### WHAT THE TASK REQUIRES
Scan the data below and copy each line where "sebito" occurs.

### THE DATA
**********
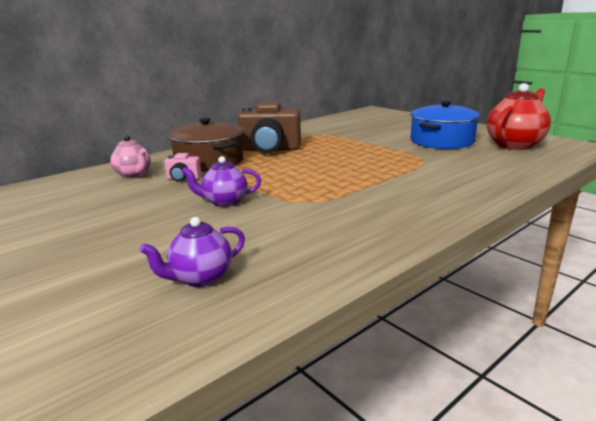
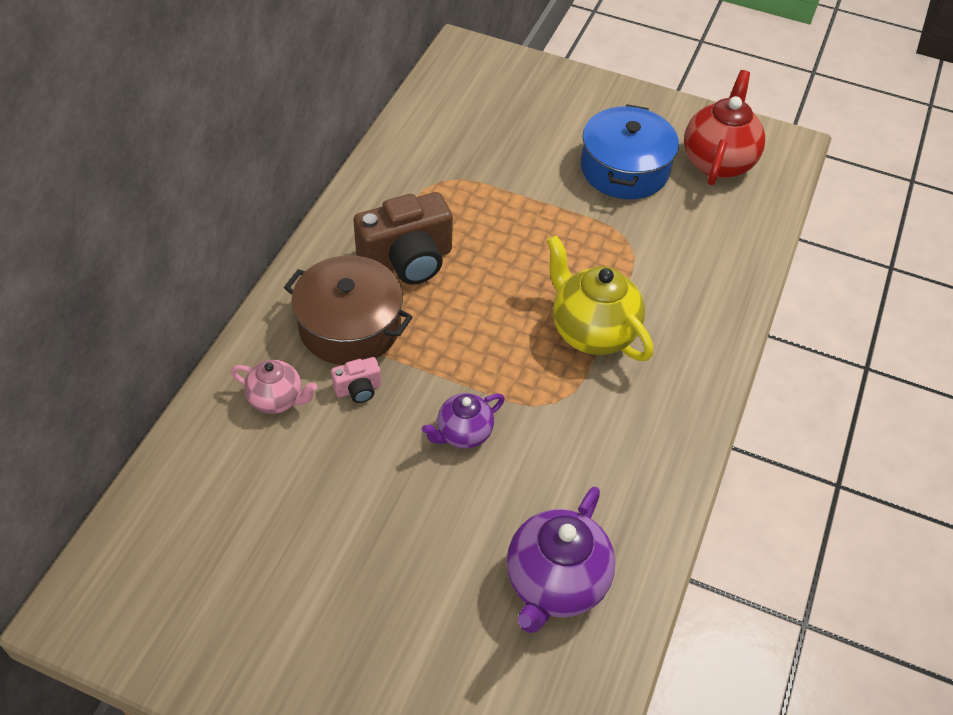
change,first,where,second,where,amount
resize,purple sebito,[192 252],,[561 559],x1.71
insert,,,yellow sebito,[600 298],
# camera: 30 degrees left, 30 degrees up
**********
### ANSWER TO THE PROBLEM
resize,purple sebito,[192 252],,[561 559],x1.71
insert,,,yellow sebito,[600 298],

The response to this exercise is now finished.